Put the listing lines from the one containing "failure [473, 658]" through the one containing "bells [621, 1173]", inclusive, into a Markdown table with the columns Row and Line, skipping blank lines.

● ● ●

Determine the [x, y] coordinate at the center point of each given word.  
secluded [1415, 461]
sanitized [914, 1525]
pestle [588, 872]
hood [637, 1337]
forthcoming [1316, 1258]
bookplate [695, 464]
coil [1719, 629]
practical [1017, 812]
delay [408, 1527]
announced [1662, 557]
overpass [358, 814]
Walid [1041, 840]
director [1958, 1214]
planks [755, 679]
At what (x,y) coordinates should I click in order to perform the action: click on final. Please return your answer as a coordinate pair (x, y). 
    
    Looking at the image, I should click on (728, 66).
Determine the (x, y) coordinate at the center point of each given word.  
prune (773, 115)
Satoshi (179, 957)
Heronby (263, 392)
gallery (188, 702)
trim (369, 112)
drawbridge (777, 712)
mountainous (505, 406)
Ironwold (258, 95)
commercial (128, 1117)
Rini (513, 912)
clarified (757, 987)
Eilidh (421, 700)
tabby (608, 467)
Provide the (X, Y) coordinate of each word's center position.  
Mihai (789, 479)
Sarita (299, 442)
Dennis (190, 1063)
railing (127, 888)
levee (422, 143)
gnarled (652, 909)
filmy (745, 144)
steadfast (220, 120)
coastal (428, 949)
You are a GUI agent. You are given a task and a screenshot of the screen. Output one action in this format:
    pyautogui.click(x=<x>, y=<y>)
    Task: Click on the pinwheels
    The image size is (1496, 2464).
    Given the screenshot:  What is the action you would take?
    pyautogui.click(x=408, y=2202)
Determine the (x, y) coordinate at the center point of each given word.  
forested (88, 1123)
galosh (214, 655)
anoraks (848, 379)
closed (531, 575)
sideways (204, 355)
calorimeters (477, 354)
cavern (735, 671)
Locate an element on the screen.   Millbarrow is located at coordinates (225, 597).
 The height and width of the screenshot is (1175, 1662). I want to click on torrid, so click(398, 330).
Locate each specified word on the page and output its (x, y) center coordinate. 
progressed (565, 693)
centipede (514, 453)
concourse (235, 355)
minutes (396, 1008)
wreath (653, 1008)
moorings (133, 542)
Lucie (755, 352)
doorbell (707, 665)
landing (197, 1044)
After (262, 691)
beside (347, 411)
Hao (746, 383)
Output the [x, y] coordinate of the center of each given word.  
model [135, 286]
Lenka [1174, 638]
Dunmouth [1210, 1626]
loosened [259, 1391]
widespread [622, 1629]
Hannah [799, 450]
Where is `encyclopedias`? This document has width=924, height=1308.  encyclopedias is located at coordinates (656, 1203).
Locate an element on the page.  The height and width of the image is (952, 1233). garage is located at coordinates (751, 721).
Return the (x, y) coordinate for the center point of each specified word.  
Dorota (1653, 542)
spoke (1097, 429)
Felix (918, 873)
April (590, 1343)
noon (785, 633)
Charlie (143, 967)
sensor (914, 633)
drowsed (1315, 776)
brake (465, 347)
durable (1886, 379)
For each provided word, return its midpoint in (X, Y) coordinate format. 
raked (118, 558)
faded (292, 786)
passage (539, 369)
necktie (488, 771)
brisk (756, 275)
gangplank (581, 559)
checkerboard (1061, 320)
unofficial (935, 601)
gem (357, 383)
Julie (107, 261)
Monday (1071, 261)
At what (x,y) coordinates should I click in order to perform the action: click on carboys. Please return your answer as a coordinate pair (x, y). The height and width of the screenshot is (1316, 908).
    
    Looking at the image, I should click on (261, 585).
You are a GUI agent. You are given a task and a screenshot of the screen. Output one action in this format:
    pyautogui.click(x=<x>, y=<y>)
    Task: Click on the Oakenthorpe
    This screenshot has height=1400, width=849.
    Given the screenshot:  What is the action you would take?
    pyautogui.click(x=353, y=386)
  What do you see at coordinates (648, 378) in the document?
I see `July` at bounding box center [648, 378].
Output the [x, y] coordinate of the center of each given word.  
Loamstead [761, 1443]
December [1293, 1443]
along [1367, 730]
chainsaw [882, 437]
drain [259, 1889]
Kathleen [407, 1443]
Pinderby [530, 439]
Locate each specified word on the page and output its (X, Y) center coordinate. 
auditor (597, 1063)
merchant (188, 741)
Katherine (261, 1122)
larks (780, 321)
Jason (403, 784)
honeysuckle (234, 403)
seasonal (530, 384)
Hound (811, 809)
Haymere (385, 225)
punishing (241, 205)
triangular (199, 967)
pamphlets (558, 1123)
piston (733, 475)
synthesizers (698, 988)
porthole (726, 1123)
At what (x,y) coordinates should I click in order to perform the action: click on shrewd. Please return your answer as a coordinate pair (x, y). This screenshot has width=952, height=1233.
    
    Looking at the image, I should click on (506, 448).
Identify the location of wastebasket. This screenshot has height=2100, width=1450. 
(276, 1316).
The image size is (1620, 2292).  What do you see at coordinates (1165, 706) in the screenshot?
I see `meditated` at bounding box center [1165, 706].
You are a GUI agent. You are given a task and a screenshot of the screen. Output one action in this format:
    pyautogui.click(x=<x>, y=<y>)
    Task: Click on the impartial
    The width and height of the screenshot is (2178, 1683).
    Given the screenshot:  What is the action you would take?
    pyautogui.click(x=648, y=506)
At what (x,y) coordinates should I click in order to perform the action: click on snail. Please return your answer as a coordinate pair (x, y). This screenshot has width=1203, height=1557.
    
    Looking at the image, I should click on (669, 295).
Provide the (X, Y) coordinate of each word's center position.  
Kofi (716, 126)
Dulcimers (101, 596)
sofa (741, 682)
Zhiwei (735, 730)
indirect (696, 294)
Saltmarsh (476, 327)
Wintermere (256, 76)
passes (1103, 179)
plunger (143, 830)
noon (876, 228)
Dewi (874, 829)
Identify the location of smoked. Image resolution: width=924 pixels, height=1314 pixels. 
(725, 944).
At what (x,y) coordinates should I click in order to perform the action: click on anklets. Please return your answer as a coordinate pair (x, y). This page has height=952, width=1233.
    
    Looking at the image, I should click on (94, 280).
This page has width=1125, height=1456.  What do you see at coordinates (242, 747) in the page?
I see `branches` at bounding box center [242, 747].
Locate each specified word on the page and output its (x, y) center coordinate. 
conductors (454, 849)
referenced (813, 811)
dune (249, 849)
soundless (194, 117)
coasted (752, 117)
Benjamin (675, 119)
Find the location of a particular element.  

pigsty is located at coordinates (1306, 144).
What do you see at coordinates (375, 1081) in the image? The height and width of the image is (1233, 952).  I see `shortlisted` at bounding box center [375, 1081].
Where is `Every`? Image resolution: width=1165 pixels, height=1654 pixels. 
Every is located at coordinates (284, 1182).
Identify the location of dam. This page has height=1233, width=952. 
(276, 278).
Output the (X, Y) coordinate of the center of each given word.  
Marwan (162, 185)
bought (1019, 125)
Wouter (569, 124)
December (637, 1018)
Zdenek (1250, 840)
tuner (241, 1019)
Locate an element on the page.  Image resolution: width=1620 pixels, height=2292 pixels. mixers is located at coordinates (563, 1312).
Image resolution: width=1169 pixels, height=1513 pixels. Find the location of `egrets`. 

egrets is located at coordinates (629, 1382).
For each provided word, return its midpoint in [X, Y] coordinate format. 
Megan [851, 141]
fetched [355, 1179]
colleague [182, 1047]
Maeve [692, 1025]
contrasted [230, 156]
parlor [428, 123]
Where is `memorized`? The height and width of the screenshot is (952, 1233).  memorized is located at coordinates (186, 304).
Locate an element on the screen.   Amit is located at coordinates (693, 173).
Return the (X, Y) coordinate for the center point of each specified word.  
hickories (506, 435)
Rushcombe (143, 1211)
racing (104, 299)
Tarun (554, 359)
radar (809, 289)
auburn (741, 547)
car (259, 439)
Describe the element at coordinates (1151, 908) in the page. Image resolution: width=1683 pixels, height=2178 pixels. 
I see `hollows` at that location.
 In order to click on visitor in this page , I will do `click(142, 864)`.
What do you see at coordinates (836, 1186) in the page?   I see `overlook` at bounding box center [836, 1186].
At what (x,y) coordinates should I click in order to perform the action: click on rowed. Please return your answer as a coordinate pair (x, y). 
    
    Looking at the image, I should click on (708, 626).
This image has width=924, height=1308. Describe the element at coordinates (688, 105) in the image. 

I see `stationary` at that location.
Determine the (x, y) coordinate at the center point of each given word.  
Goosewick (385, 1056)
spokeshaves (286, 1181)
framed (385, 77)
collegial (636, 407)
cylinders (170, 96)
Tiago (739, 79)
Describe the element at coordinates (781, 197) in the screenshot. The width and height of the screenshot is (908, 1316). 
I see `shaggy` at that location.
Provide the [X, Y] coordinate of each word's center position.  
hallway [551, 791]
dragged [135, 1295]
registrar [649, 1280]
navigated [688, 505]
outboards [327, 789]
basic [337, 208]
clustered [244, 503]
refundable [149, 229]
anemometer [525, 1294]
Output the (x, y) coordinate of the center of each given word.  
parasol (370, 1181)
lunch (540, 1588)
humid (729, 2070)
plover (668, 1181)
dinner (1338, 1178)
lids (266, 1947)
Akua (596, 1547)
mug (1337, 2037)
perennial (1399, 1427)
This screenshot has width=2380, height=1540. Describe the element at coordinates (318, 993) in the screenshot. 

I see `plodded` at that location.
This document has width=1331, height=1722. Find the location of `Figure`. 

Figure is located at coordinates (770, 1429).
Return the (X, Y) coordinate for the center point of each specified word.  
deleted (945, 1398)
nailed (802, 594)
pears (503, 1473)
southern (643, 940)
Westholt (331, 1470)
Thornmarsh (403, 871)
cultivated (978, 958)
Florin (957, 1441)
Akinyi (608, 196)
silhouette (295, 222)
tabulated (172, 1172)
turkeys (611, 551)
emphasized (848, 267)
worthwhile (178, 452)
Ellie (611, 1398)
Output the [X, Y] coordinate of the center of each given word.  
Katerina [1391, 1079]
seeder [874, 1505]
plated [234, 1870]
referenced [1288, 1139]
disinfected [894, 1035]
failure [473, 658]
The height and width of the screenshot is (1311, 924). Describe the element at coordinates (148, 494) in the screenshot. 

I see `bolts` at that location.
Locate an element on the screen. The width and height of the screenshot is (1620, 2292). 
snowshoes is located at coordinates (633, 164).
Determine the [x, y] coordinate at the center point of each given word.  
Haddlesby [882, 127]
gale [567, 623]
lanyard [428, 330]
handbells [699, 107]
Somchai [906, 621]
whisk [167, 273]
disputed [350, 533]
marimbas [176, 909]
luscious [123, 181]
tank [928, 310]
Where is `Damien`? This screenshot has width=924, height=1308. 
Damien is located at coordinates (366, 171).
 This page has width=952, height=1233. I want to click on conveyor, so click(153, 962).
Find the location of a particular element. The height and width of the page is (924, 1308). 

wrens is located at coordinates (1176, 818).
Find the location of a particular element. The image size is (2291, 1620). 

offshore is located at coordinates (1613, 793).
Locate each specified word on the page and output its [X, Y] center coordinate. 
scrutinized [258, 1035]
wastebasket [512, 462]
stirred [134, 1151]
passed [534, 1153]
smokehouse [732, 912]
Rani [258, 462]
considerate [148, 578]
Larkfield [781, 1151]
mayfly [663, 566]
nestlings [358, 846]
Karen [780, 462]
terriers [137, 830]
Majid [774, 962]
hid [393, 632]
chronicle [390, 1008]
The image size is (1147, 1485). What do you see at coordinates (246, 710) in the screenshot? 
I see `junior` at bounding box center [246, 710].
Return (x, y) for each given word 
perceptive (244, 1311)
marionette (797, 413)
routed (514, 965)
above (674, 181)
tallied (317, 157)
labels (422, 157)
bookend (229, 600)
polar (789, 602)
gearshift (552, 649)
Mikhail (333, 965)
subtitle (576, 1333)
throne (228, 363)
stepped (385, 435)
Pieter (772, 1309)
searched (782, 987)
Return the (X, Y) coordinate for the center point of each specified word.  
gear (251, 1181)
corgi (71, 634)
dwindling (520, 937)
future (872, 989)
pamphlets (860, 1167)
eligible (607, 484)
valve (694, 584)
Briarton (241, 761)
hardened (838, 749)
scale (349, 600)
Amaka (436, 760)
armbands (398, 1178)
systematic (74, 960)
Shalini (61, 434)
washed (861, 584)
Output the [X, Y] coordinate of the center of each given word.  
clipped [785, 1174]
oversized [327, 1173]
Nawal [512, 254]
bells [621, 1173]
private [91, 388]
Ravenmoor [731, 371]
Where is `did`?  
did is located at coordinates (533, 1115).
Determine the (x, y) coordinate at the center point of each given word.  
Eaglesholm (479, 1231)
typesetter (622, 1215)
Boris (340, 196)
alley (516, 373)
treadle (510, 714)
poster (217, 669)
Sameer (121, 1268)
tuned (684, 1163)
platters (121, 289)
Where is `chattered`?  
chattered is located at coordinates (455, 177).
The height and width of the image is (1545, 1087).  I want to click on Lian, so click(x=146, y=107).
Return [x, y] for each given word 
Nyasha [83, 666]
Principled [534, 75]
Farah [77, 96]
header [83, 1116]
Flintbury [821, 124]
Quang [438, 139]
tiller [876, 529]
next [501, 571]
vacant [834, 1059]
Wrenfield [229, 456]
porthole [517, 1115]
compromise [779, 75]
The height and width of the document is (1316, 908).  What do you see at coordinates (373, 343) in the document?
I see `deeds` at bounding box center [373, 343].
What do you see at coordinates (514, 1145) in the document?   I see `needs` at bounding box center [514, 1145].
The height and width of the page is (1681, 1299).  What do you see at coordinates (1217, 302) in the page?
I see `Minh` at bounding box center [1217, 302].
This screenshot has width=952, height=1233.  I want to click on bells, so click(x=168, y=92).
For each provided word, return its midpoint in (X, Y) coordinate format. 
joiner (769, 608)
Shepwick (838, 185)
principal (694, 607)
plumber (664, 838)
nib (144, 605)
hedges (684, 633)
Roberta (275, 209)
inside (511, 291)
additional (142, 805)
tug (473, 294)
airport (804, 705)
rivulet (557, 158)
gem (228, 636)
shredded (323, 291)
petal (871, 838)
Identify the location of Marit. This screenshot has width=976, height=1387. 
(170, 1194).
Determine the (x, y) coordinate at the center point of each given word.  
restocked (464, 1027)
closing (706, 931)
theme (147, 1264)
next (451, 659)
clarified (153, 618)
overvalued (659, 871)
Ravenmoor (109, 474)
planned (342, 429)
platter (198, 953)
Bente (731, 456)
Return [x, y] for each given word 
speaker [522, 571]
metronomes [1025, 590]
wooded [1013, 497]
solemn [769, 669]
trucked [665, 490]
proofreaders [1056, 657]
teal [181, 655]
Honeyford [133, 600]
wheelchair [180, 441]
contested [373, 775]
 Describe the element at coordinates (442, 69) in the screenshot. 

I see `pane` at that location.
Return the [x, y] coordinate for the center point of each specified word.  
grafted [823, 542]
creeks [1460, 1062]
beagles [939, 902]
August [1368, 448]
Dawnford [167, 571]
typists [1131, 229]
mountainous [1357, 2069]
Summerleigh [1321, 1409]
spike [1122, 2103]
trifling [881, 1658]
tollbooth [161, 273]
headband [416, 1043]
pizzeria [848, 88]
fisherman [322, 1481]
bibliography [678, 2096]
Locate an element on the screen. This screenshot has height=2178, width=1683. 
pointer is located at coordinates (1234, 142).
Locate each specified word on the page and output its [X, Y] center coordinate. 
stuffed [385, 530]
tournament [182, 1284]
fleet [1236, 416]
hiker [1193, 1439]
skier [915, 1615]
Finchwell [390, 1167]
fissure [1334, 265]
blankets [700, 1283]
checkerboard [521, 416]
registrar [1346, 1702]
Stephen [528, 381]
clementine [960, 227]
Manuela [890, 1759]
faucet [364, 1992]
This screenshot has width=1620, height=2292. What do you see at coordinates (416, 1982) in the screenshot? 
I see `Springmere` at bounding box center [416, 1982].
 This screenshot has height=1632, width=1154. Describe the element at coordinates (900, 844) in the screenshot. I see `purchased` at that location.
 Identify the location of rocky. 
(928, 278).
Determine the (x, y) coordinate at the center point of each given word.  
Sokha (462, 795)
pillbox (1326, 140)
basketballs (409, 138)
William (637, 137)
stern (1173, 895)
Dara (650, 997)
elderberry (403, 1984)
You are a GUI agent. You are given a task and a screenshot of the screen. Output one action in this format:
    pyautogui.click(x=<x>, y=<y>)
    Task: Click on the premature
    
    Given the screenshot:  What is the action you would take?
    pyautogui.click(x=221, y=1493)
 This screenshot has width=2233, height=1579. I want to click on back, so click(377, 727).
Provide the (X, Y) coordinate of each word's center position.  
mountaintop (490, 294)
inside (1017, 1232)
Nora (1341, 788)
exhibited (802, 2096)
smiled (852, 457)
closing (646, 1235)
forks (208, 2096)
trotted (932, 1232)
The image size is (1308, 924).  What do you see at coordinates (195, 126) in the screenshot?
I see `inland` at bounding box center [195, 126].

● ● ●

* Written answer:
| Row | Line |
|---|---|
| 1 | failure [473, 658] |
| 2 | The height and width of the screenshot is (1311, 924). Describe the element at coordinates (148, 494) in the screenshot.  |
| 3 | I see `bolts` at that location. |
| 4 | Locate an element on the screen. The width and height of the screenshot is (1620, 2292).  |
| 5 | snowshoes is located at coordinates (633, 164). |
| 6 | Determine the [x, y] coordinate at the center point of each given word.   |
| 7 | Haddlesby [882, 127] |
| 8 | gale [567, 623] |
| 9 | lanyard [428, 330] |
| 10 | handbells [699, 107] |
| 11 | Somchai [906, 621] |
| 12 | whisk [167, 273] |
| 13 | disputed [350, 533] |
| 14 | marimbas [176, 909] |
| 15 | luscious [123, 181] |
| 16 | tank [928, 310] |
| 17 | Where is `Damien`? This screenshot has width=924, height=1308.  |
| 18 | Damien is located at coordinates (366, 171). |
| 19 |  This page has width=952, height=1233. I want to click on conveyor, so click(153, 962). |
| 20 | Find the location of a particular element. The height and width of the page is (924, 1308).  |
| 21 | wrens is located at coordinates (1176, 818). |
| 22 | Find the location of a particular element. The image size is (2291, 1620).  |
| 23 | offshore is located at coordinates (1613, 793). |
| 24 | Locate each specified word on the page and output its [X, Y] center coordinate.  |
| 25 | scrutinized [258, 1035] |
| 26 | wastebasket [512, 462] |
| 27 | stirred [134, 1151] |
| 28 | passed [534, 1153] |
| 29 | smokehouse [732, 912] |
| 30 | Rani [258, 462] |
| 31 | considerate [148, 578] |
| 32 | Larkfield [781, 1151] |
| 33 | mayfly [663, 566] |
| 34 | nestlings [358, 846] |
| 35 | Karen [780, 462] |
| 36 | terriers [137, 830] |
| 37 | Majid [774, 962] |
| 38 | hid [393, 632] |
| 39 | chronicle [390, 1008] |
| 40 | The image size is (1147, 1485). What do you see at coordinates (246, 710) in the screenshot?  |
| 41 | I see `junior` at bounding box center [246, 710]. |
| 42 | Return (x, y) for each given word  |
| 43 | perceptive (244, 1311) |
| 44 | marionette (797, 413) |
| 45 | routed (514, 965) |
| 46 | above (674, 181) |
| 47 | tallied (317, 157) |
| 48 | labels (422, 157) |
| 49 | bookend (229, 600) |
| 50 | polar (789, 602) |
| 51 | gearshift (552, 649) |
| 52 | Mikhail (333, 965) |
| 53 | subtitle (576, 1333) |
| 54 | throne (228, 363) |
| 55 | stepped (385, 435) |
| 56 | Pieter (772, 1309) |
| 57 | searched (782, 987) |
| 58 | Return the (X, Y) coordinate for the center point of each specified word.   |
| 59 | gear (251, 1181) |
| 60 | corgi (71, 634) |
| 61 | dwindling (520, 937) |
| 62 | future (872, 989) |
| 63 | pamphlets (860, 1167) |
| 64 | eligible (607, 484) |
| 65 | valve (694, 584) |
| 66 | Briarton (241, 761) |
| 67 | hardened (838, 749) |
| 68 | scale (349, 600) |
| 69 | Amaka (436, 760) |
| 70 | armbands (398, 1178) |
| 71 | systematic (74, 960) |
| 72 | Shalini (61, 434) |
| 73 | washed (861, 584) |
| 74 | Output the [X, Y] coordinate of the center of each given word.   |
| 75 | clipped [785, 1174] |
| 76 | oversized [327, 1173] |
| 77 | Nawal [512, 254] |
| 78 | bells [621, 1173] |